▶ _WHAT YOU NEED TO DO_:
Copy out the lines below that hold the word "none".
********
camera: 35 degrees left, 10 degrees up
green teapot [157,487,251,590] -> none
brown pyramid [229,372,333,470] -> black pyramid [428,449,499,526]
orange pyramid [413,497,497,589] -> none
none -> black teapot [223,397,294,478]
********
▶ _SOLUTION TO THE PROBLEM_:
green teapot [157,487,251,590] -> none
orange pyramid [413,497,497,589] -> none
none -> black teapot [223,397,294,478]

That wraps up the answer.